Exercise details:
Below are the records; extract from them the line containing "orange ellipse: moved 1 px right, 1 px down" to the line containing "yellow pentagon: moved 15 px left", both lines included, exactly and with no pictures.

Data to use:
== Segment start ==

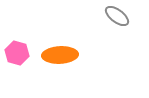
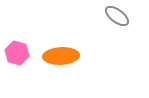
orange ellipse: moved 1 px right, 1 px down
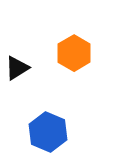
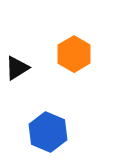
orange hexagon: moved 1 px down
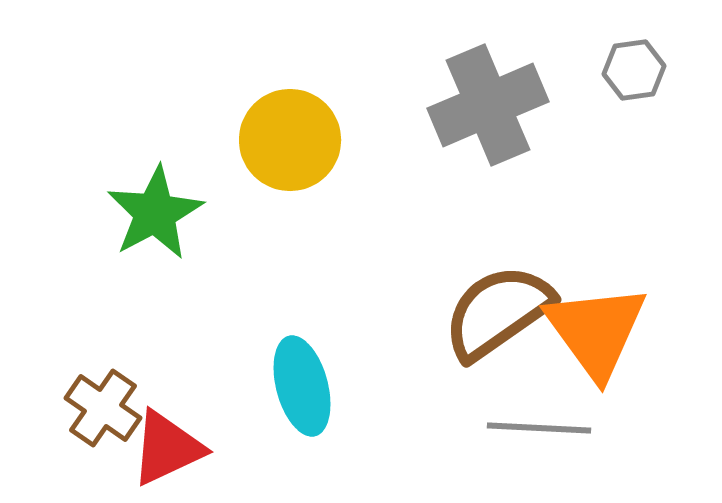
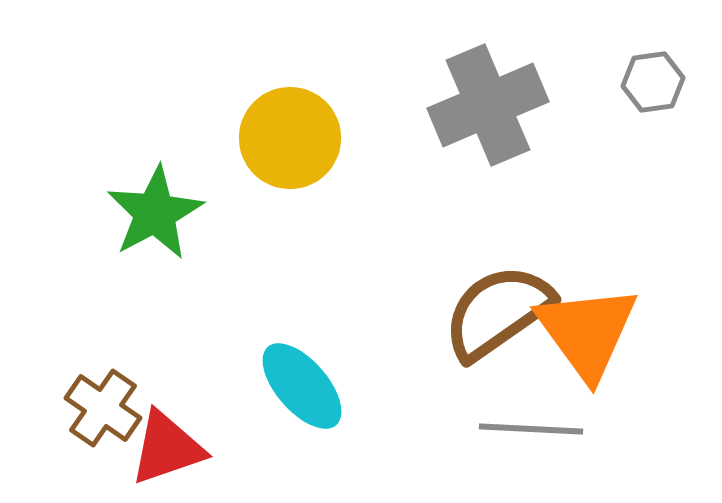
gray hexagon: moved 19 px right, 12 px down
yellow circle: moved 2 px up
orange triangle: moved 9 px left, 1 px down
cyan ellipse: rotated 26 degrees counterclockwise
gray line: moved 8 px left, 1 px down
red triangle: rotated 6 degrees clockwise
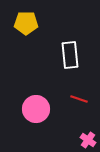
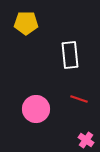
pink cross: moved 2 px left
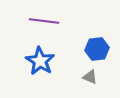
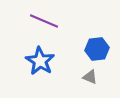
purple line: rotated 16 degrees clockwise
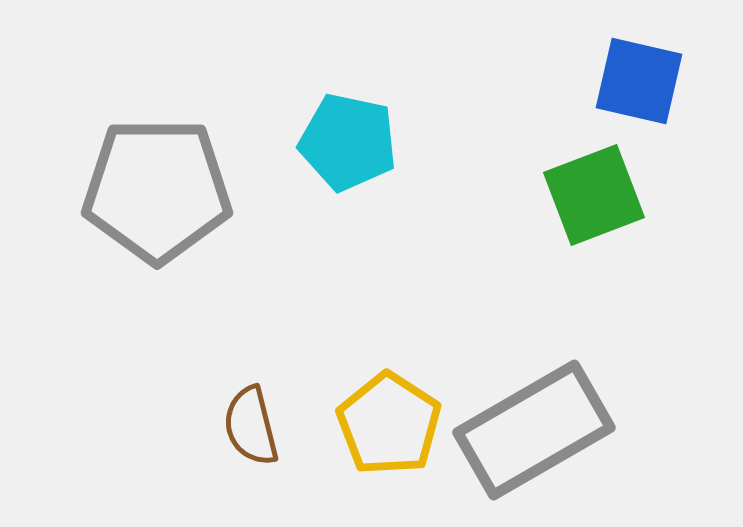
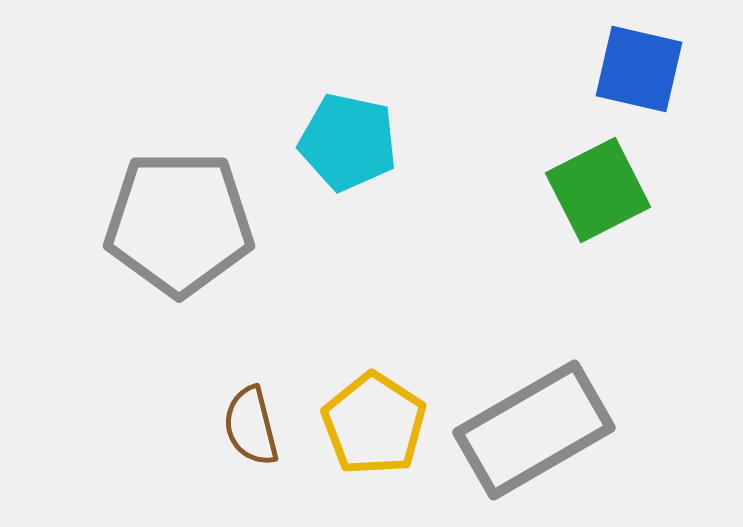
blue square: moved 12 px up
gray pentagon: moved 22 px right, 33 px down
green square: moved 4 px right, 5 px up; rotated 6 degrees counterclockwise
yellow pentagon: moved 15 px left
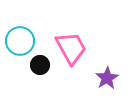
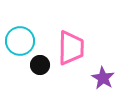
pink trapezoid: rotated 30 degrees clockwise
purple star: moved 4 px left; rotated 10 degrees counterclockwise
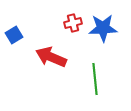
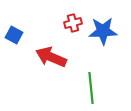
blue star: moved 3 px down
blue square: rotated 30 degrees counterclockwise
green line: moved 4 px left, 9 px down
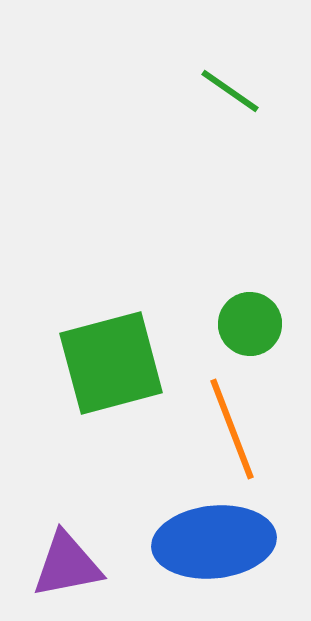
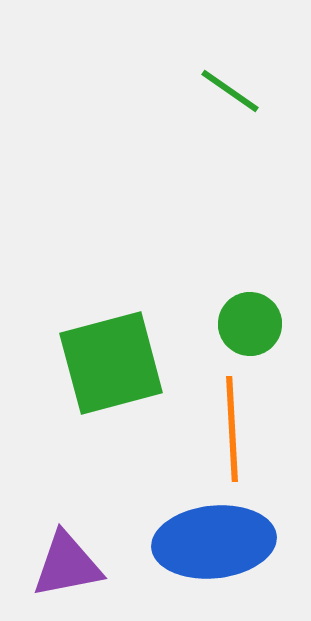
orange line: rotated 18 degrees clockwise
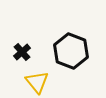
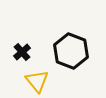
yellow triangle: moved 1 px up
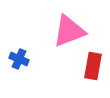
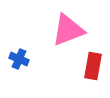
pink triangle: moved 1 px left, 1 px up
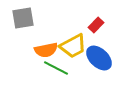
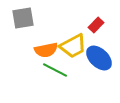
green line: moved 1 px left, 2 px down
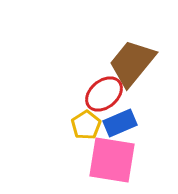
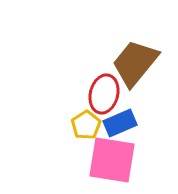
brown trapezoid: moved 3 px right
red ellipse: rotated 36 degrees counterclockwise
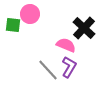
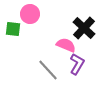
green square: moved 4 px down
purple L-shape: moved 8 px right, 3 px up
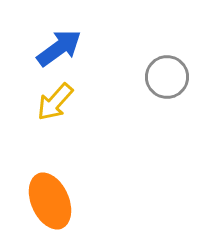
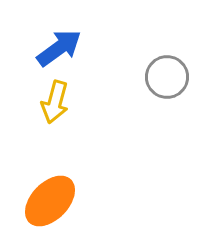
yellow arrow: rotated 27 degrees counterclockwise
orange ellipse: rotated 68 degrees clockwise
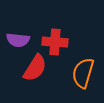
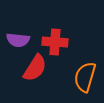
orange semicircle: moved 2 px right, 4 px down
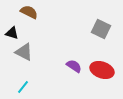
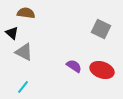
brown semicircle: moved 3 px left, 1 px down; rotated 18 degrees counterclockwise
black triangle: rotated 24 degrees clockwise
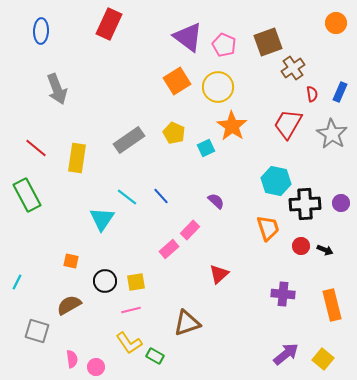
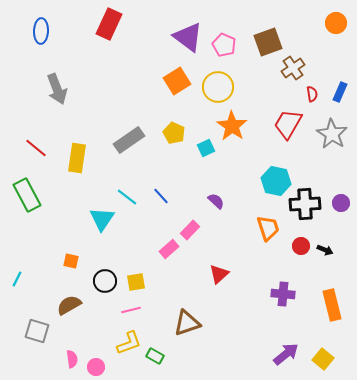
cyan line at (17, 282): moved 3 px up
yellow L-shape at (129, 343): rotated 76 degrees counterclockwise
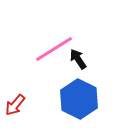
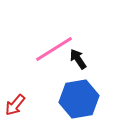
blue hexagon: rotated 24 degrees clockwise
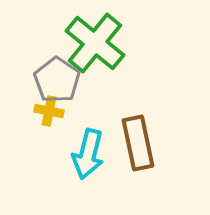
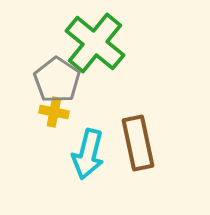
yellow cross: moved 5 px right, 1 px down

== Segment end ==
== Segment start ==

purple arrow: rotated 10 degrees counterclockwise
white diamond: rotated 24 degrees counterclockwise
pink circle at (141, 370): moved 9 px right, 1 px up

== Segment end ==

Output for this task:
orange ellipse: moved 1 px right, 1 px down
orange hexagon: moved 1 px down
gray hexagon: moved 19 px right, 12 px down
yellow circle: moved 2 px up
orange triangle: moved 9 px left, 1 px down
cyan ellipse: rotated 26 degrees counterclockwise
gray line: moved 8 px left, 1 px down
red triangle: rotated 6 degrees clockwise
pink cross: moved 2 px left
purple line: rotated 16 degrees clockwise
blue square: moved 12 px up
gray pentagon: moved 22 px right, 33 px down
green square: moved 4 px right, 5 px up; rotated 6 degrees counterclockwise
yellow pentagon: moved 15 px left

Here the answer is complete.